◆ **GOAL OF THE EXERCISE**: Locate the line bearing "(205, 298) = (241, 137): orange" in the material below, then reproduce it and each following line up to and including the line bearing "(482, 540) = (399, 135): grey".
Start of SOURCE DATA
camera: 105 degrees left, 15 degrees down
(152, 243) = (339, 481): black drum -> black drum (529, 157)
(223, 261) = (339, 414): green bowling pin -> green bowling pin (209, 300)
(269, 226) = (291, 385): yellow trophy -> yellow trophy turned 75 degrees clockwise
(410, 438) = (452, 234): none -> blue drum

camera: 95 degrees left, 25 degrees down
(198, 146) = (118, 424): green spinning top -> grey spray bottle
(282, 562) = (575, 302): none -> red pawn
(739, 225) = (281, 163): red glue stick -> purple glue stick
End of SOURCE DATA
Start of SOURCE DATA
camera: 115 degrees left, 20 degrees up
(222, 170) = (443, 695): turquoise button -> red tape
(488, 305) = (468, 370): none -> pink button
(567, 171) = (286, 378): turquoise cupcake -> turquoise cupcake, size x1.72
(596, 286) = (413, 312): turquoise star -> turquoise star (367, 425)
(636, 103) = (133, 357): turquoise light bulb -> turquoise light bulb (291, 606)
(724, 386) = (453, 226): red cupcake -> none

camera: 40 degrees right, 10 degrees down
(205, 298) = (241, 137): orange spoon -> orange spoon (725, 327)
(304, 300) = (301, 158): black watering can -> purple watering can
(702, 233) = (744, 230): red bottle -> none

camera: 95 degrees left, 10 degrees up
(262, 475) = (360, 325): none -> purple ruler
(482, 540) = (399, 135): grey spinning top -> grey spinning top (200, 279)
End of SOURCE DATA
◆ **WRITTEN REPLY**:
(205, 298) = (241, 137): orange spoon -> orange spoon (725, 327)
(304, 300) = (301, 158): black watering can -> purple watering can
(702, 233) = (744, 230): red bottle -> none

camera: 95 degrees left, 10 degrees up
(262, 475) = (360, 325): none -> purple ruler
(482, 540) = (399, 135): grey spinning top -> grey spinning top (200, 279)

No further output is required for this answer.